Repeat the data from its first line through the line containing "3:43.17 (612, 1156)", with both of those lines included, and write nothing beyond that span.

* Start Recorded data *

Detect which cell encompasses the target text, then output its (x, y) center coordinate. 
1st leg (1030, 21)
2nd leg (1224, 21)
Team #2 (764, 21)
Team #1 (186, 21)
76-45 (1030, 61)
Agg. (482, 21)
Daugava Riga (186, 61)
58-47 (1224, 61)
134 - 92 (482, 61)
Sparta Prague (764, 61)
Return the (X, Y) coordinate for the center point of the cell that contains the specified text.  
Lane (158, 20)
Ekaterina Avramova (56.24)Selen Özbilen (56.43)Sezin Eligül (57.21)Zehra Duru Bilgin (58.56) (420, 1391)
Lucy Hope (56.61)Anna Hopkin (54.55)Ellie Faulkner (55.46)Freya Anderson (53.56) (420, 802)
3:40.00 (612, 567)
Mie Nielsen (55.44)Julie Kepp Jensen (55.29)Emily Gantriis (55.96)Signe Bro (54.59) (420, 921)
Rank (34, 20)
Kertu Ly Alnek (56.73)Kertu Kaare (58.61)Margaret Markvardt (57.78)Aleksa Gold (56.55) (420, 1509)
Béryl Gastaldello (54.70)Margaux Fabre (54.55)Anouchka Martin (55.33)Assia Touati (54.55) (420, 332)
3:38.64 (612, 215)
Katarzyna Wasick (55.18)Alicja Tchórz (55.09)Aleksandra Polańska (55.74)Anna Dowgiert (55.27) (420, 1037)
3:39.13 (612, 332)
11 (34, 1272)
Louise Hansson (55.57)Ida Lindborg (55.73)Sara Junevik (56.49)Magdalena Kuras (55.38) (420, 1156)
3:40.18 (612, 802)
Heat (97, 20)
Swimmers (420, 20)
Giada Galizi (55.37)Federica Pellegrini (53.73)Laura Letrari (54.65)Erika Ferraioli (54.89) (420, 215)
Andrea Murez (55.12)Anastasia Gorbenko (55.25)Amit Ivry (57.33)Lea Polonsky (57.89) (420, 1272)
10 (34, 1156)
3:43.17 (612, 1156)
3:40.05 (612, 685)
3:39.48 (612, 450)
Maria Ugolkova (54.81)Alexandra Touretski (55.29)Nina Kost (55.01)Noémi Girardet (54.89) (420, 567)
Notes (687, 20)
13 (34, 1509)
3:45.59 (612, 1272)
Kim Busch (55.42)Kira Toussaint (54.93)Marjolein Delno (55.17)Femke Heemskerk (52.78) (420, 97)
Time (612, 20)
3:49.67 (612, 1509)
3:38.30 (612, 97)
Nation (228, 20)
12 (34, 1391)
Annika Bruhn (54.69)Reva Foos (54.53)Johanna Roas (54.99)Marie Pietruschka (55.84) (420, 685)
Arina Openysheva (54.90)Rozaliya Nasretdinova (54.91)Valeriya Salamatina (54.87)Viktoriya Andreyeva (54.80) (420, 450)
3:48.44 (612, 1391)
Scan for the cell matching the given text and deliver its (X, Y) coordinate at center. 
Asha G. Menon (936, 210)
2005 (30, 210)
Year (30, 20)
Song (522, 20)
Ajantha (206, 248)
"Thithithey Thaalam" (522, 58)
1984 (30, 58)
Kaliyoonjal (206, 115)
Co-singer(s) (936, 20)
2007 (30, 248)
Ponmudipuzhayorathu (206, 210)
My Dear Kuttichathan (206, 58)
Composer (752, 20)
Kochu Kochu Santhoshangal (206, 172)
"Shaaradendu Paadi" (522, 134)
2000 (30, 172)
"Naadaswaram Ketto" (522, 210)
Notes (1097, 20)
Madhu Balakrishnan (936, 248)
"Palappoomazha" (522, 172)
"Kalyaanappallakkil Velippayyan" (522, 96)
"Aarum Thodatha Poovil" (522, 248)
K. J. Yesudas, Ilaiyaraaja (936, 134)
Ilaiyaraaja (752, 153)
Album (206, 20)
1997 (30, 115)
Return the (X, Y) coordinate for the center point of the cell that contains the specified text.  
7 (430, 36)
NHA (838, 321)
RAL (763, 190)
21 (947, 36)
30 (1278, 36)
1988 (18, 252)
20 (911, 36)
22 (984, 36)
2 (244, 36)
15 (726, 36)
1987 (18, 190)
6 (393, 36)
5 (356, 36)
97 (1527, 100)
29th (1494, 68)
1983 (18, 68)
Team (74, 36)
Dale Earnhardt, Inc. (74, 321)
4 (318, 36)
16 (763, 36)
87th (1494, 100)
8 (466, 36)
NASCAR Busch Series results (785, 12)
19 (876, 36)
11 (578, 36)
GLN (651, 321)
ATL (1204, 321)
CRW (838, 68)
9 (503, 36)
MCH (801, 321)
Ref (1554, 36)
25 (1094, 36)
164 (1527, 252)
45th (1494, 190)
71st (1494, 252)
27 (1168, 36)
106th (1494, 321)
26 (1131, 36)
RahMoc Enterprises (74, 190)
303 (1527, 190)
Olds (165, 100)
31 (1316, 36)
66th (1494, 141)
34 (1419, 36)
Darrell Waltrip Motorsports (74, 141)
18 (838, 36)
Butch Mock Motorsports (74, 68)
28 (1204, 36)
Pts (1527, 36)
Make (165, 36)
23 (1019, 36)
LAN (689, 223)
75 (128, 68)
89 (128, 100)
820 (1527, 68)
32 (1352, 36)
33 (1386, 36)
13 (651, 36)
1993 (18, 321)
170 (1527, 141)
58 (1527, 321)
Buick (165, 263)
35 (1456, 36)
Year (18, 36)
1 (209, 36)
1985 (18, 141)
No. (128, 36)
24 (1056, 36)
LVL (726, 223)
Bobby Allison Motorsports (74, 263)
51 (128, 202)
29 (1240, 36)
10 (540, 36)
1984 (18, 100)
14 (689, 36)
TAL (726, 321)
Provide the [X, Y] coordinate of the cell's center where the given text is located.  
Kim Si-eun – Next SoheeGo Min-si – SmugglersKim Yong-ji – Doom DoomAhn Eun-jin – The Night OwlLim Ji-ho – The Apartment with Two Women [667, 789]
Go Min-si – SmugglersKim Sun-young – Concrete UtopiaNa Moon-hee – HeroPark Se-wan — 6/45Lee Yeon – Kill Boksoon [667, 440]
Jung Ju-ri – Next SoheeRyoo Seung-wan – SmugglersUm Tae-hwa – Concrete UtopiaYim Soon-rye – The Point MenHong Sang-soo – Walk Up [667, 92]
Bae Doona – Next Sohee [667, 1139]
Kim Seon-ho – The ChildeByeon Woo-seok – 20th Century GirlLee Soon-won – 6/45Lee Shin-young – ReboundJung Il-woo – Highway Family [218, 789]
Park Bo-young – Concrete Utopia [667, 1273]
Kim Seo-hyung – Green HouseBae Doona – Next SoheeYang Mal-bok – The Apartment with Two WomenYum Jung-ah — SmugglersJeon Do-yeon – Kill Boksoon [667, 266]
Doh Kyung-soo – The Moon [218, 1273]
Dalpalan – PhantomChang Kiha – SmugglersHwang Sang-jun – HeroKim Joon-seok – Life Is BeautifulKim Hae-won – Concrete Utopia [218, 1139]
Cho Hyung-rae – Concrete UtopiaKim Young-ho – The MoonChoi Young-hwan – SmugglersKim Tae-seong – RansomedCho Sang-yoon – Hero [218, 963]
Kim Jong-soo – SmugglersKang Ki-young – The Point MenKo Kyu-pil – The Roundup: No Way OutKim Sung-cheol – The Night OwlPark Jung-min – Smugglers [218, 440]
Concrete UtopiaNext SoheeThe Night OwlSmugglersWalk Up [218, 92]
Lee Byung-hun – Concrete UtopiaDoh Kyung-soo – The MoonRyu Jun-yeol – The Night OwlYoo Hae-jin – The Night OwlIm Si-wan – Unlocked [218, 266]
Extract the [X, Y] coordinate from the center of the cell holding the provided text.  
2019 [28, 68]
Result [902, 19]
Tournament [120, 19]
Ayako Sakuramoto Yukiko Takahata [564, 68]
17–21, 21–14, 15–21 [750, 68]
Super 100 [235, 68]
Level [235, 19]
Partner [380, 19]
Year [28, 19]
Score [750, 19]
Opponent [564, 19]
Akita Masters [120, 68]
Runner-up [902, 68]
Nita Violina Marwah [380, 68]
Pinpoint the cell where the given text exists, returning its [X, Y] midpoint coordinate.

* End Recorded data *

# Answer to this problem
Detect which cell encompasses the target text, then output its (x, y) center coordinate. 
1st leg (1030, 21)
2nd leg (1224, 21)
Team #2 (764, 21)
Team #1 (186, 21)
76-45 (1030, 61)
Agg. (482, 21)
Daugava Riga (186, 61)
58-47 (1224, 61)
134 - 92 (482, 61)
Sparta Prague (764, 61)
Return the (X, Y) coordinate for the center point of the cell that contains the specified text.  
Lane (158, 20)
Ekaterina Avramova (56.24)Selen Özbilen (56.43)Sezin Eligül (57.21)Zehra Duru Bilgin (58.56) (420, 1391)
Lucy Hope (56.61)Anna Hopkin (54.55)Ellie Faulkner (55.46)Freya Anderson (53.56) (420, 802)
3:40.00 (612, 567)
Mie Nielsen (55.44)Julie Kepp Jensen (55.29)Emily Gantriis (55.96)Signe Bro (54.59) (420, 921)
Rank (34, 20)
Kertu Ly Alnek (56.73)Kertu Kaare (58.61)Margaret Markvardt (57.78)Aleksa Gold (56.55) (420, 1509)
Béryl Gastaldello (54.70)Margaux Fabre (54.55)Anouchka Martin (55.33)Assia Touati (54.55) (420, 332)
3:38.64 (612, 215)
Katarzyna Wasick (55.18)Alicja Tchórz (55.09)Aleksandra Polańska (55.74)Anna Dowgiert (55.27) (420, 1037)
3:39.13 (612, 332)
11 (34, 1272)
Louise Hansson (55.57)Ida Lindborg (55.73)Sara Junevik (56.49)Magdalena Kuras (55.38) (420, 1156)
3:40.18 (612, 802)
Heat (97, 20)
Swimmers (420, 20)
Giada Galizi (55.37)Federica Pellegrini (53.73)Laura Letrari (54.65)Erika Ferraioli (54.89) (420, 215)
Andrea Murez (55.12)Anastasia Gorbenko (55.25)Amit Ivry (57.33)Lea Polonsky (57.89) (420, 1272)
10 (34, 1156)
3:43.17 (612, 1156)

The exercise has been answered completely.